Segment Start: STUDY MATERIAL

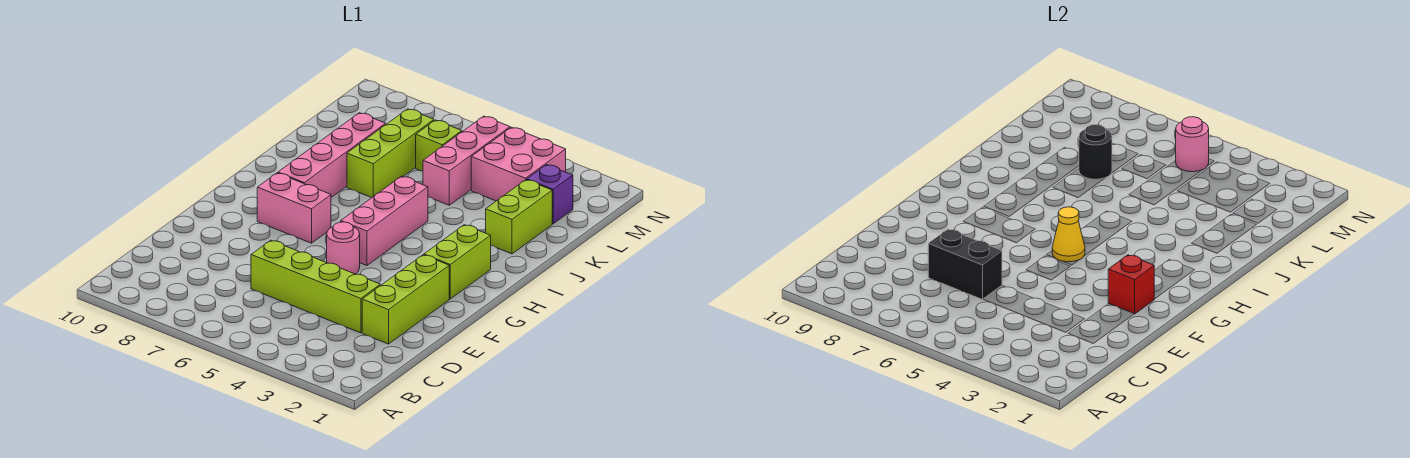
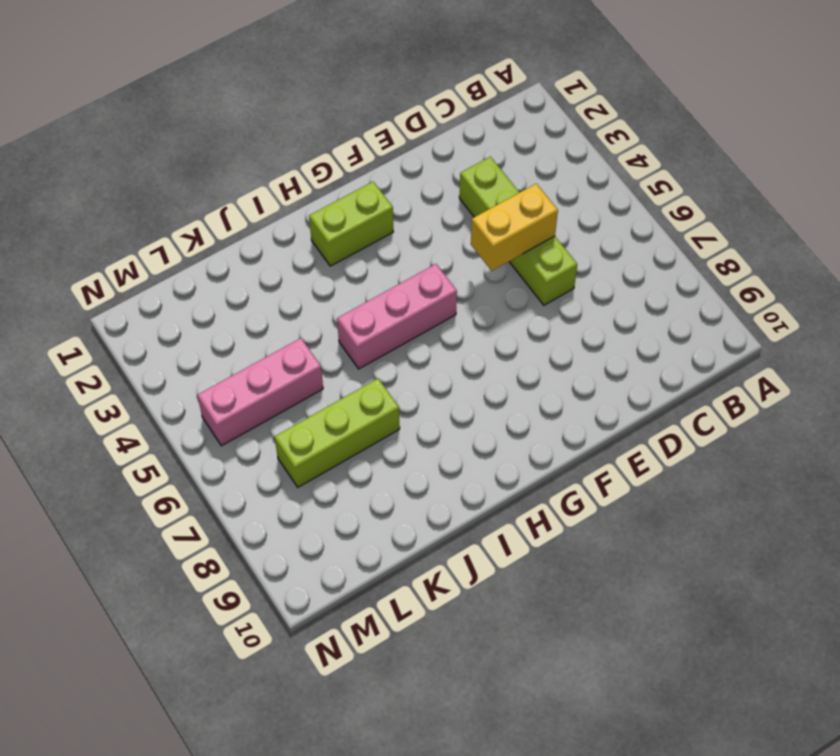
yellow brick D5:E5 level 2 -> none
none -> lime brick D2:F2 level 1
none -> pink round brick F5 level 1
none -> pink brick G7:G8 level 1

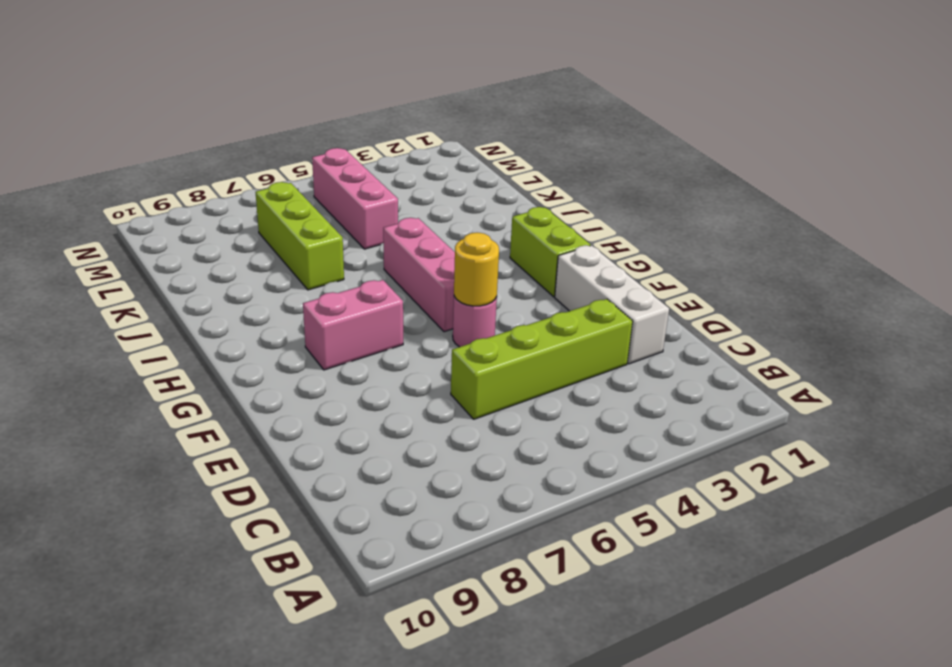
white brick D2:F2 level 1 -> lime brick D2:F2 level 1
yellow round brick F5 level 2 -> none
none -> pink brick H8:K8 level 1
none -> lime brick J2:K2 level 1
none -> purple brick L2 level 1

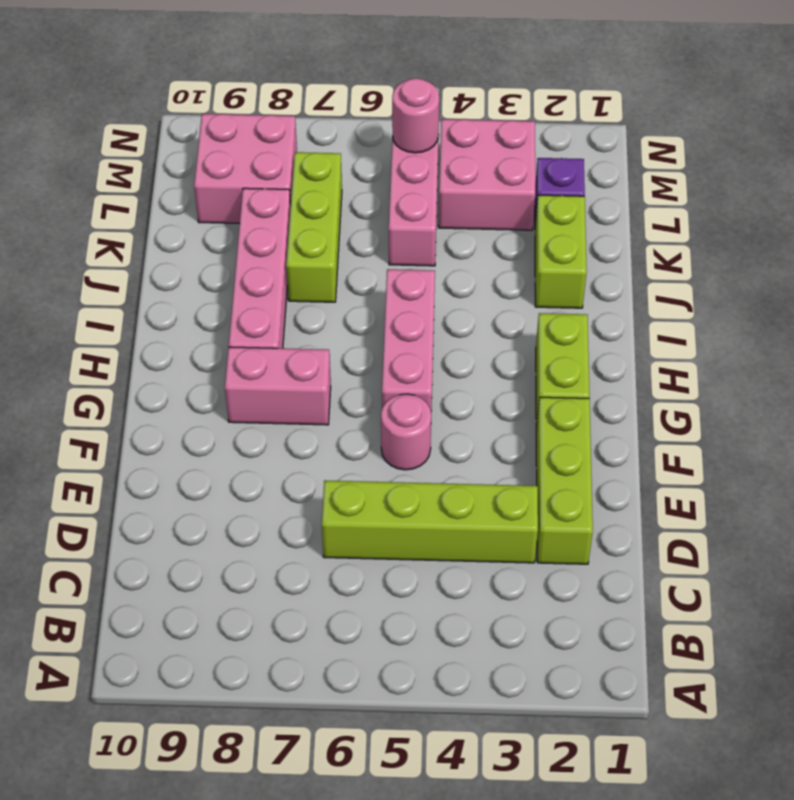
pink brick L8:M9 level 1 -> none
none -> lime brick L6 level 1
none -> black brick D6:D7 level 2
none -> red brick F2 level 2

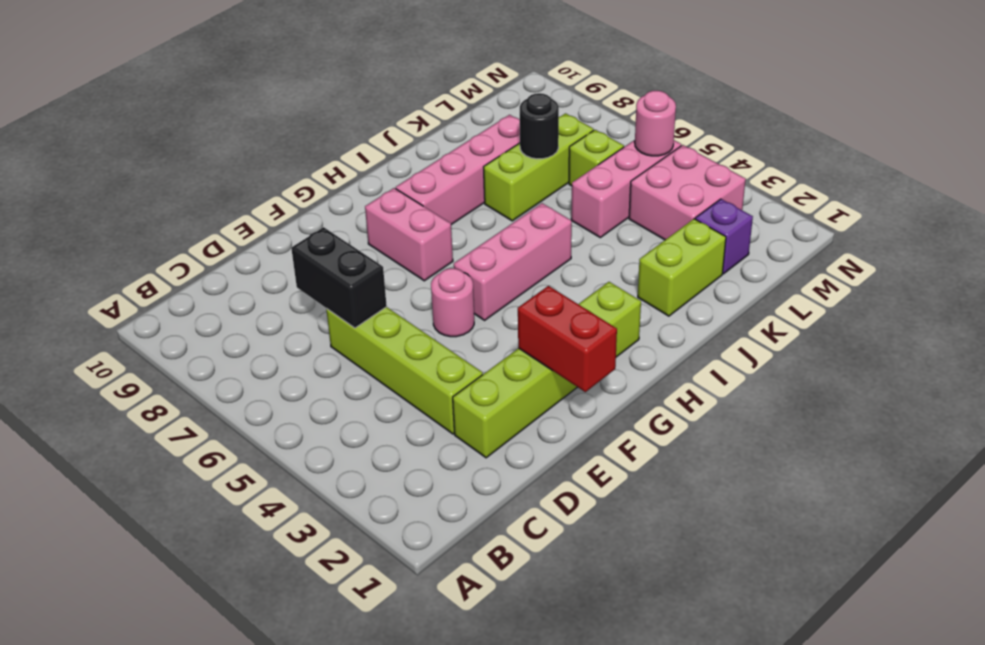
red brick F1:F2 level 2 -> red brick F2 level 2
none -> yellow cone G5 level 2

Segment End: STUDY MATERIAL

**WORK ORDER:** Pictures are not part of the copy; transcribe the rest of the data verbatim.

**YOUR SOLUTION:**
yellow brick D5:E5 level 2 -> none
none -> lime brick D2:F2 level 1
none -> pink round brick F5 level 1
none -> pink brick G7:G8 level 1

white brick D2:F2 level 1 -> lime brick D2:F2 level 1
yellow round brick F5 level 2 -> none
none -> pink brick H8:K8 level 1
none -> lime brick J2:K2 level 1
none -> purple brick L2 level 1

pink brick L8:M9 level 1 -> none
none -> lime brick L6 level 1
none -> black brick D6:D7 level 2
none -> red brick F2 level 2

red brick F1:F2 level 2 -> red brick F2 level 2
none -> yellow cone G5 level 2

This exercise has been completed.